## TASK DESCRIPTION
Reproduce, exactly and only, the lines of the data that follows from the one containing "BAT3: none -> 6V (plus VDD, minus GND)" down to the one containing "R5: 56k (SCL, VDD) -> 6.8k (SCL, VDD)", without pictures.

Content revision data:
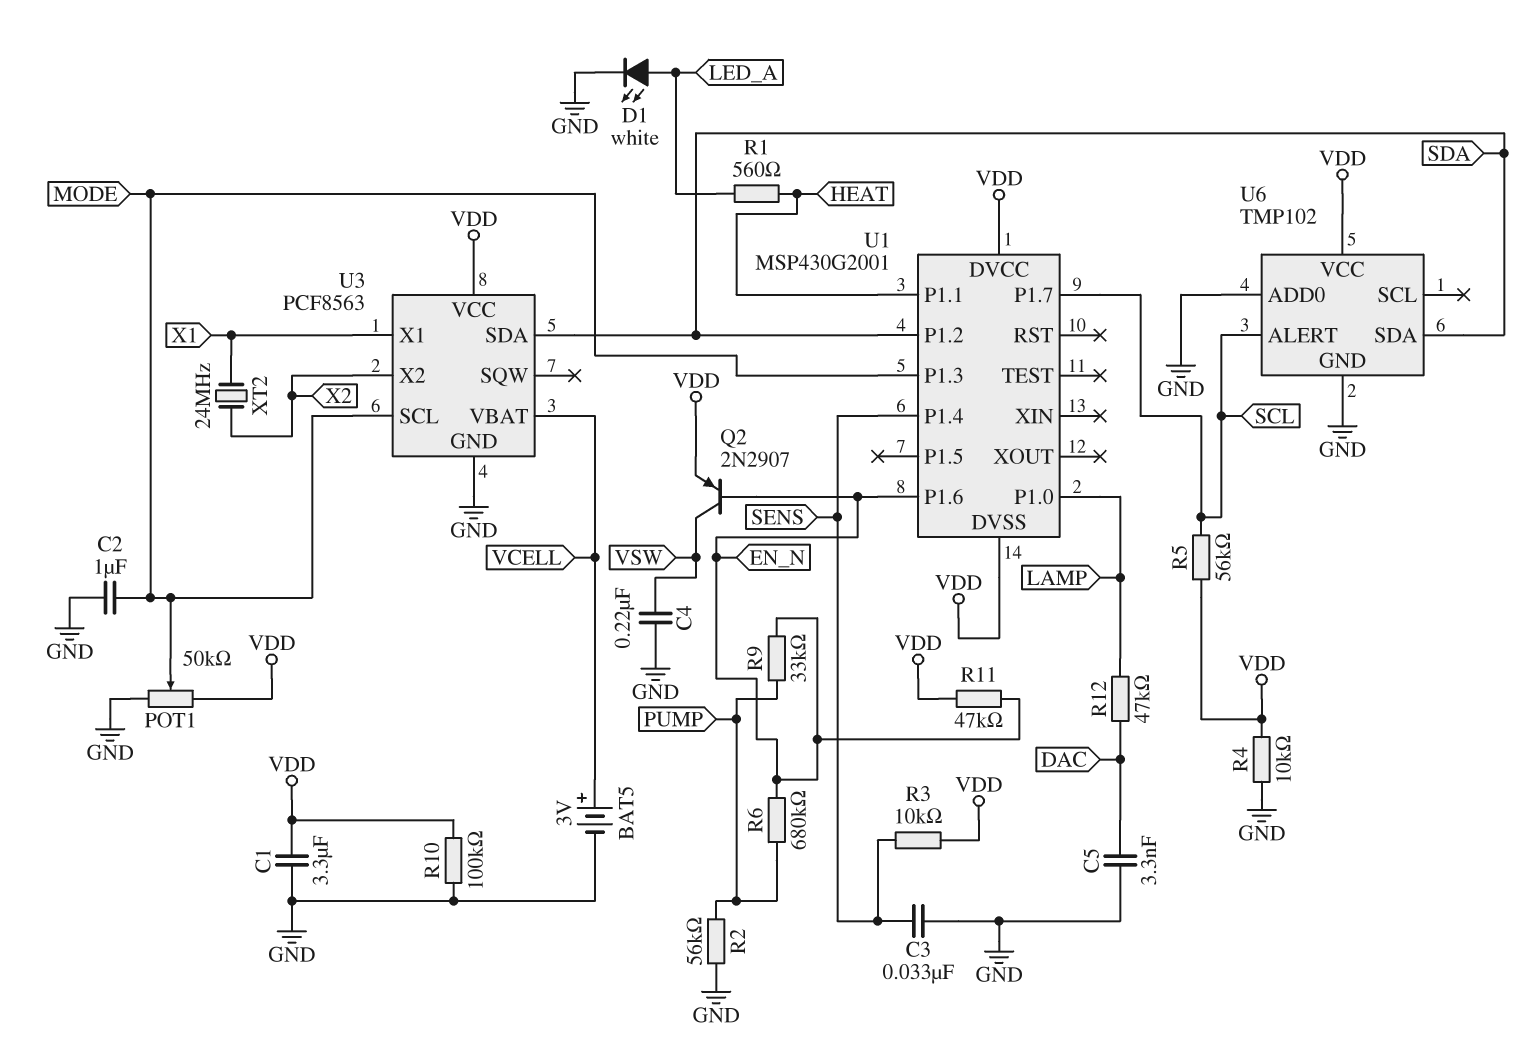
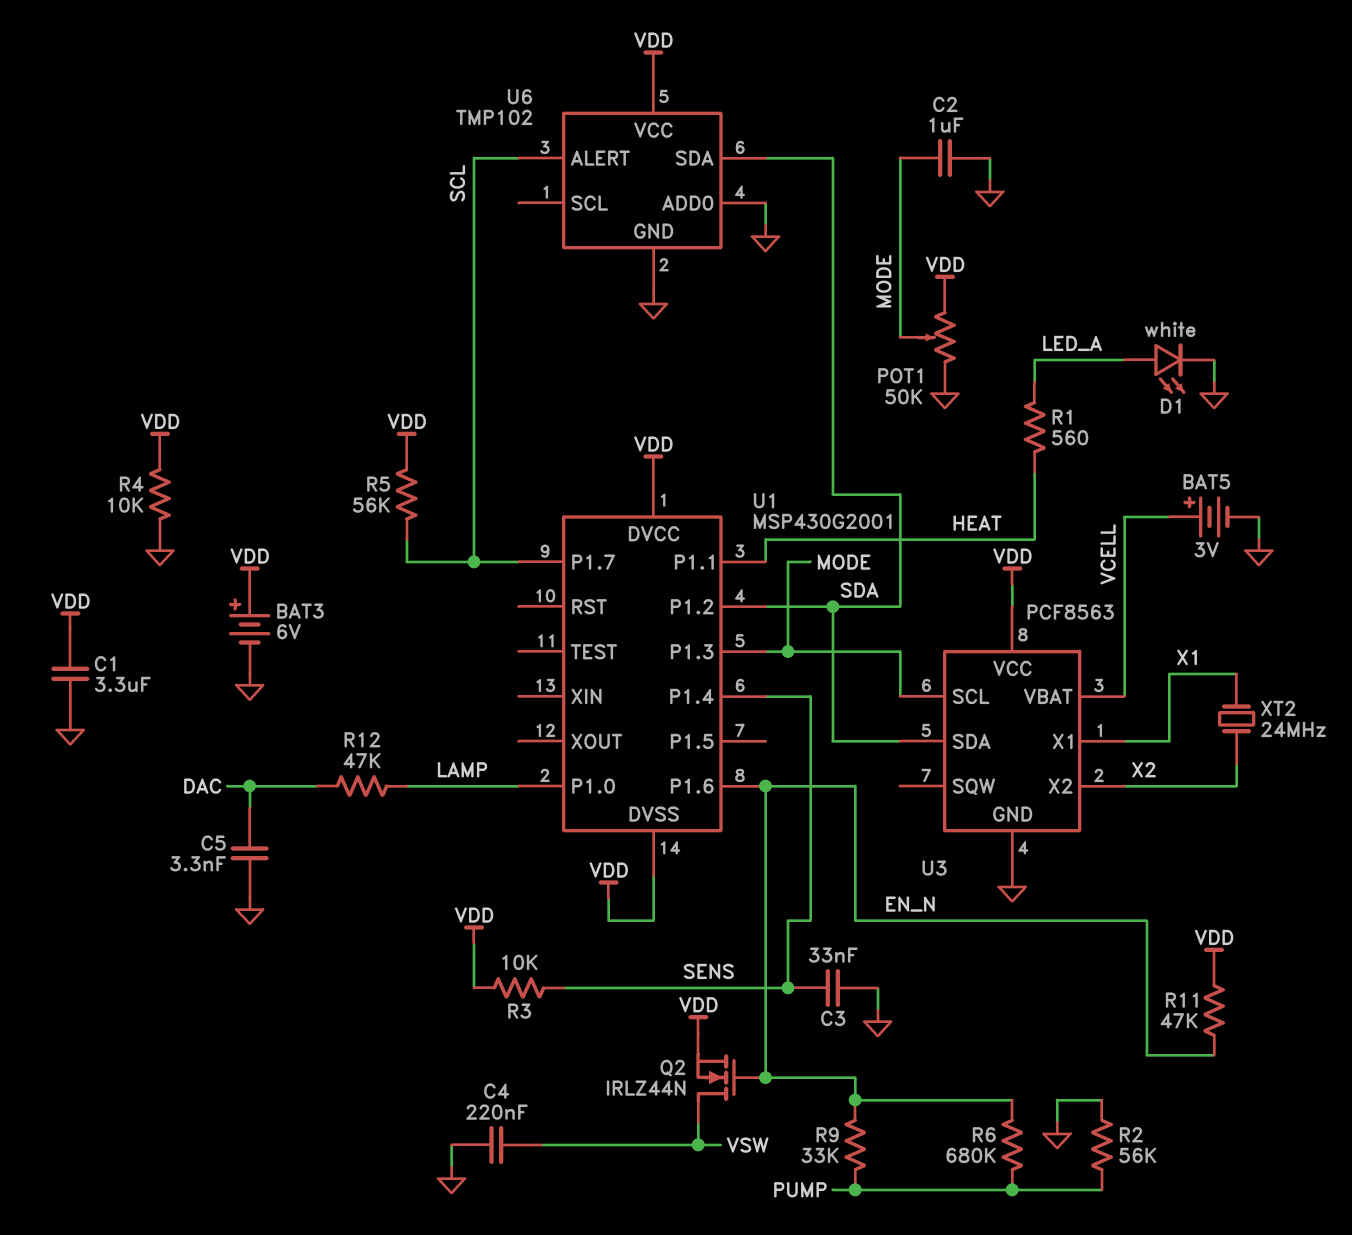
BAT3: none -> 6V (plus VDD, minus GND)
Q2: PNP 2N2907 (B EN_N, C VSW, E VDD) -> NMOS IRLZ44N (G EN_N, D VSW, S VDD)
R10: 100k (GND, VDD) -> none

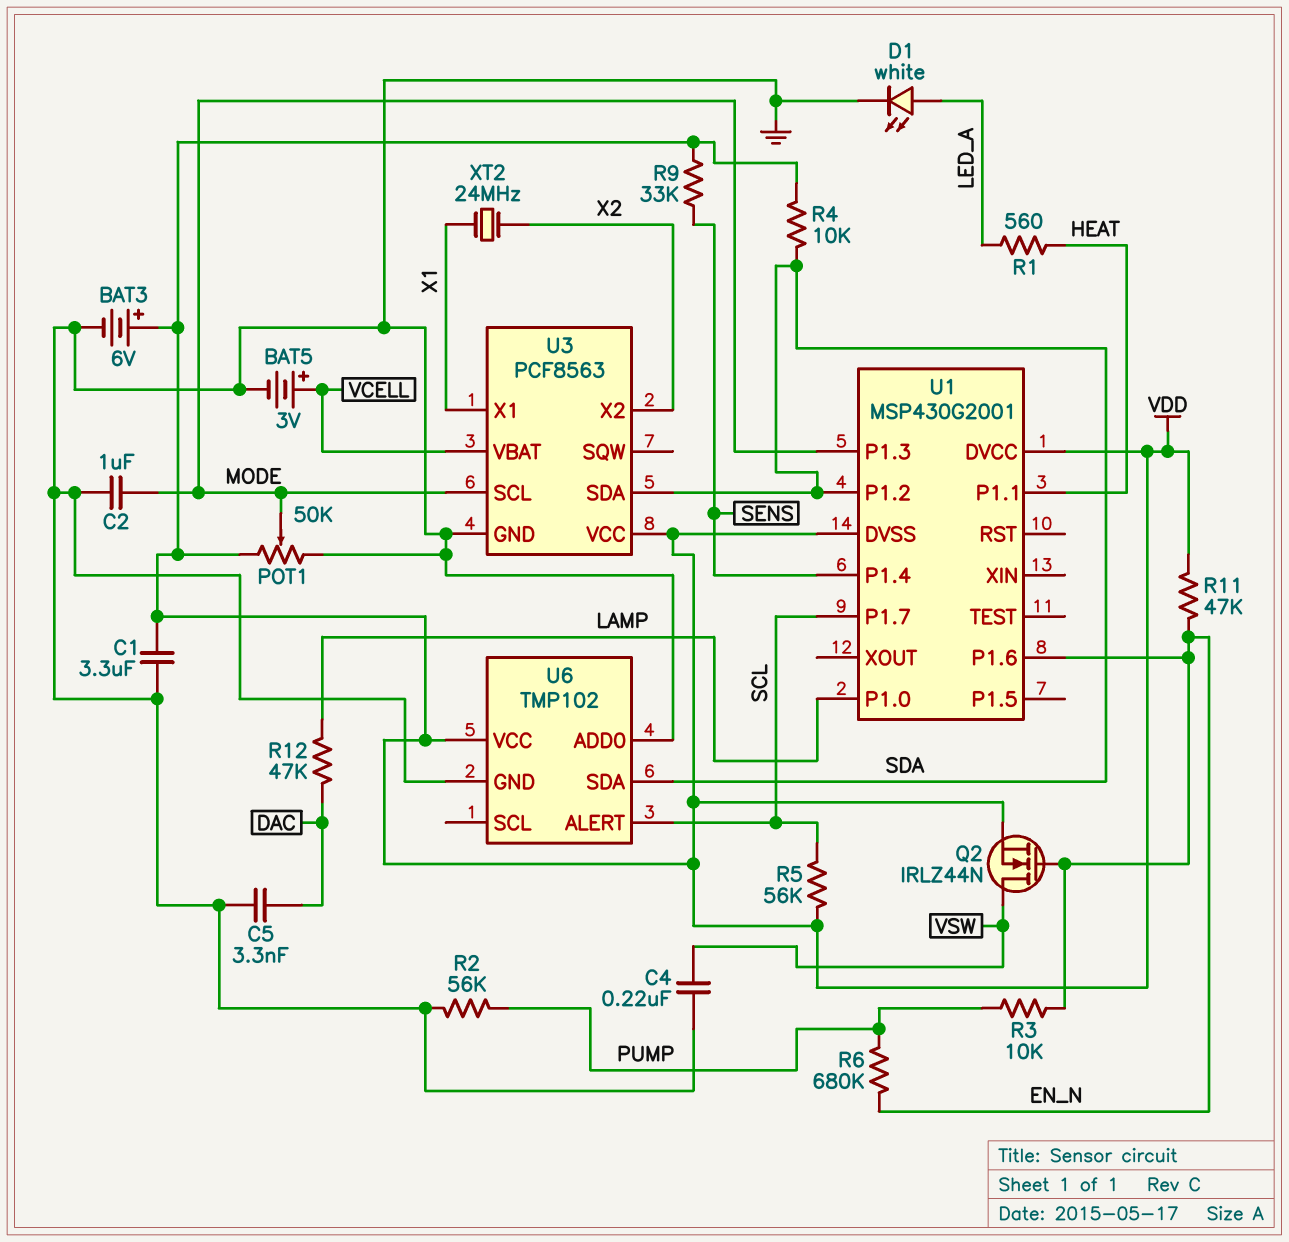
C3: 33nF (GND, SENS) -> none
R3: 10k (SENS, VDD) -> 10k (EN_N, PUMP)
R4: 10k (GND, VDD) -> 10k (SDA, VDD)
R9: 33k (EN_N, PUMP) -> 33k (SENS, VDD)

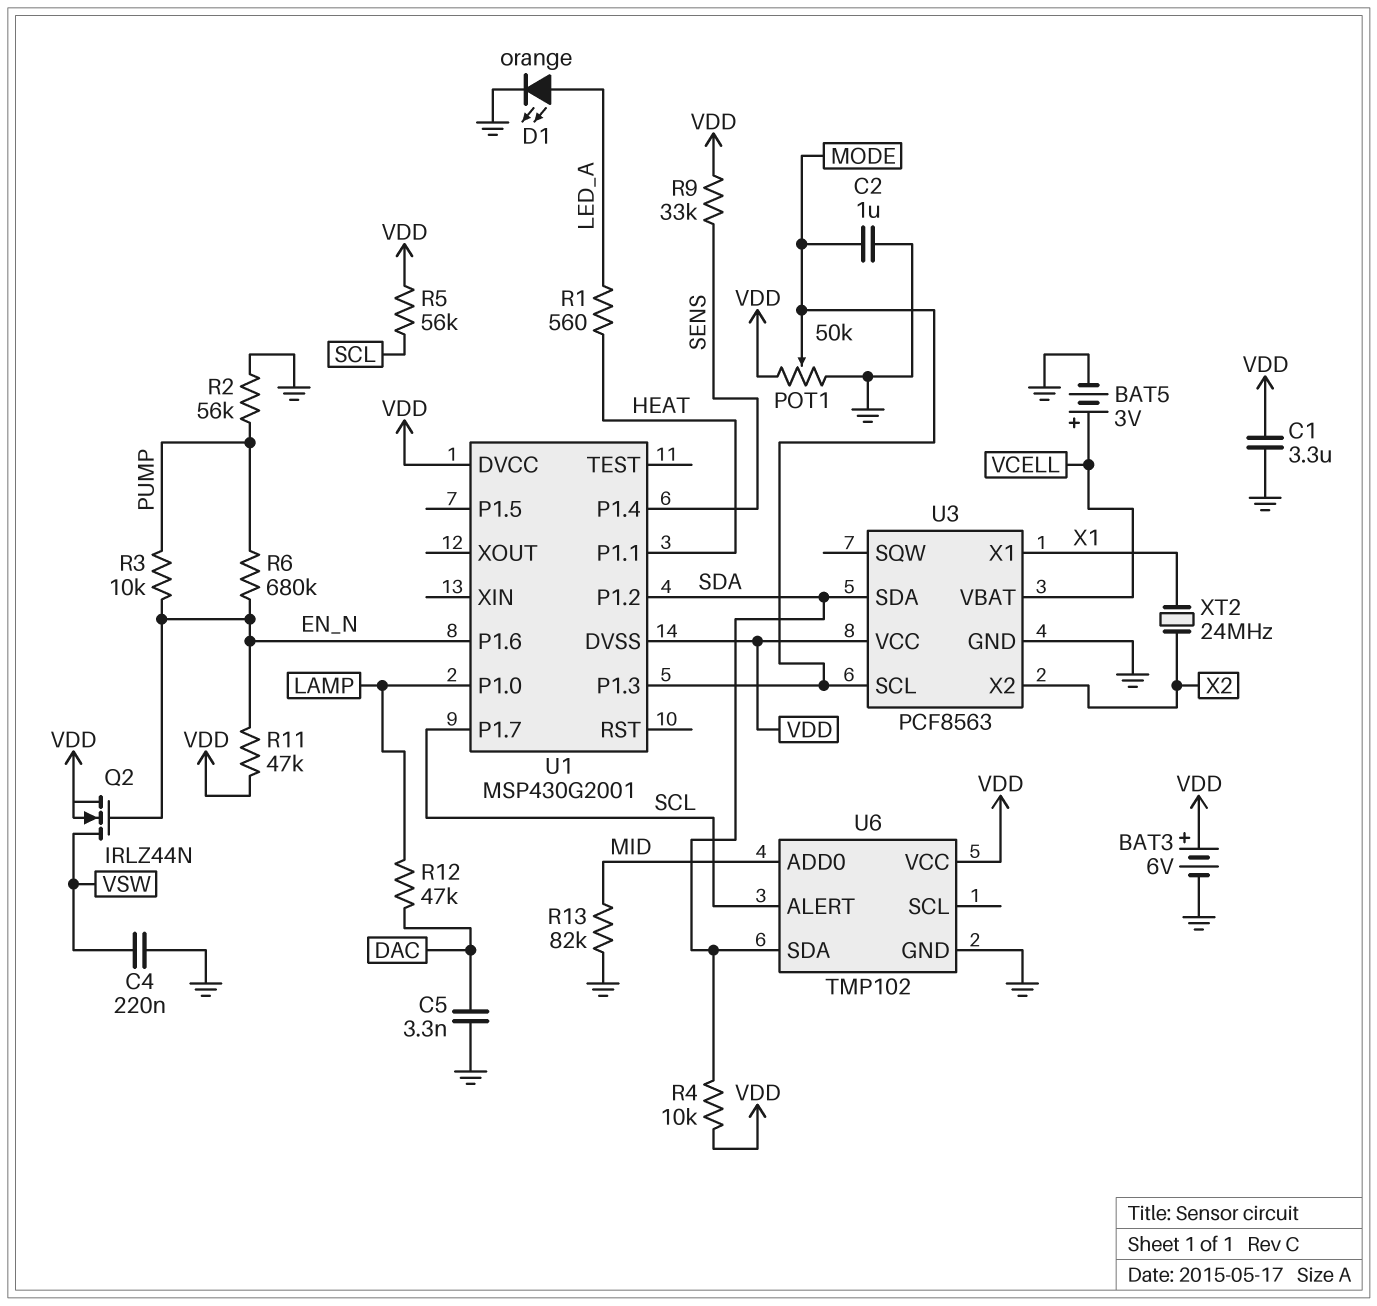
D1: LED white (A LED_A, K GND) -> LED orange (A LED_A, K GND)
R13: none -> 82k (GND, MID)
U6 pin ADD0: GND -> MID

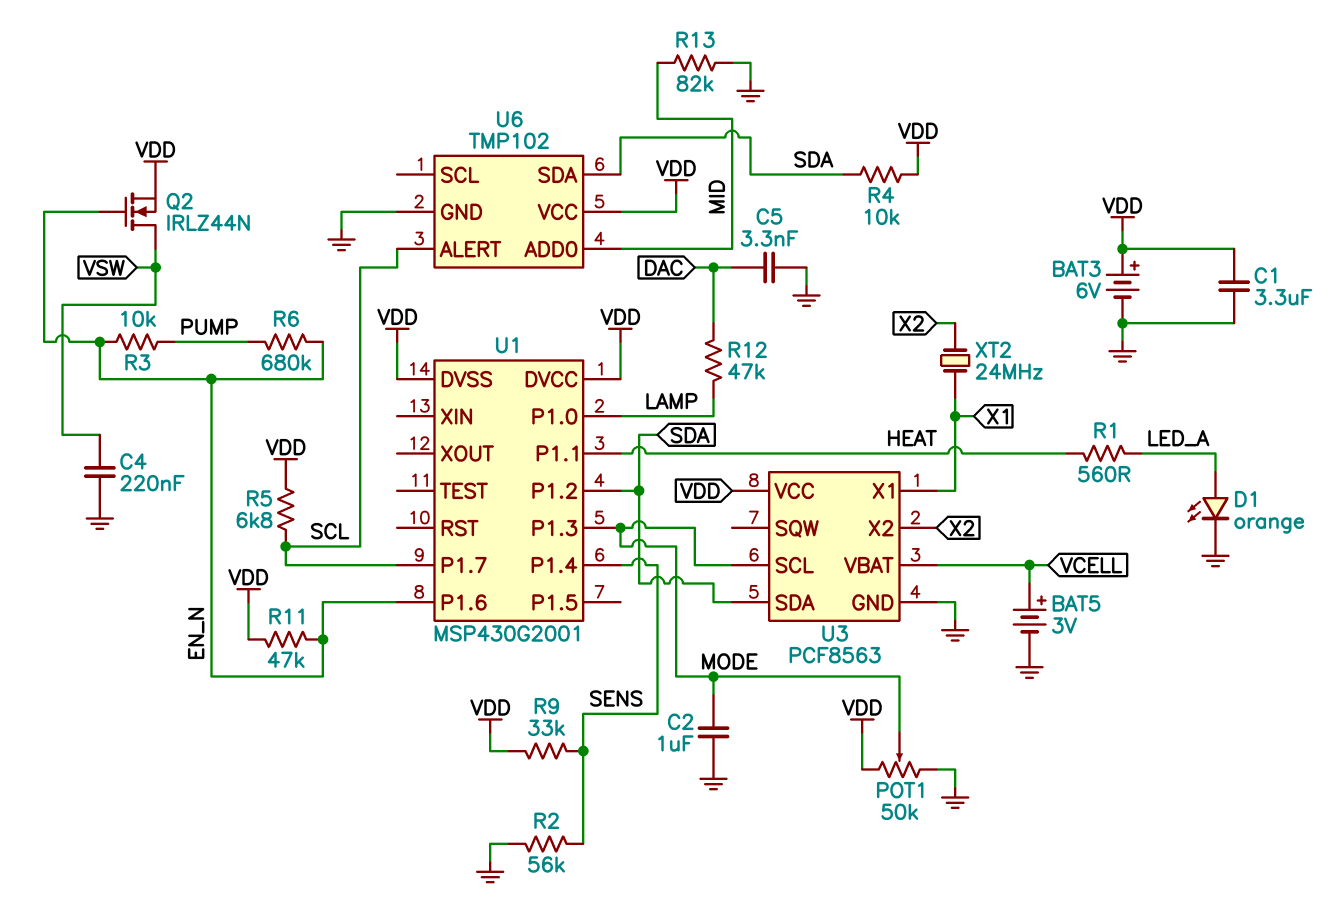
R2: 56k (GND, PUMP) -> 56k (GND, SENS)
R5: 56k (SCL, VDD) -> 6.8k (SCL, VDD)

* * *

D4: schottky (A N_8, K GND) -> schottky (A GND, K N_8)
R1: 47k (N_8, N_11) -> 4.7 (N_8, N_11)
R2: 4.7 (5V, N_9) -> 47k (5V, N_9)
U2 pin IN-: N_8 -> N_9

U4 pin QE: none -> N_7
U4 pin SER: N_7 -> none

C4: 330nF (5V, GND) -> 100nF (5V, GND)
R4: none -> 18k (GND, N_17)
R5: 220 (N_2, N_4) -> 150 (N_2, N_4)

## EXERCISE OUTPUT
BAT3: none -> 6V (plus VDD, minus GND)
Q2: PNP 2N2907 (B EN_N, C VSW, E VDD) -> NMOS IRLZ44N (G EN_N, D VSW, S VDD)
R10: 100k (GND, VDD) -> none

C3: 33nF (GND, SENS) -> none
R3: 10k (SENS, VDD) -> 10k (EN_N, PUMP)
R4: 10k (GND, VDD) -> 10k (SDA, VDD)
R9: 33k (EN_N, PUMP) -> 33k (SENS, VDD)

D1: LED white (A LED_A, K GND) -> LED orange (A LED_A, K GND)
R13: none -> 82k (GND, MID)
U6 pin ADD0: GND -> MID

R2: 56k (GND, PUMP) -> 56k (GND, SENS)
R5: 56k (SCL, VDD) -> 6.8k (SCL, VDD)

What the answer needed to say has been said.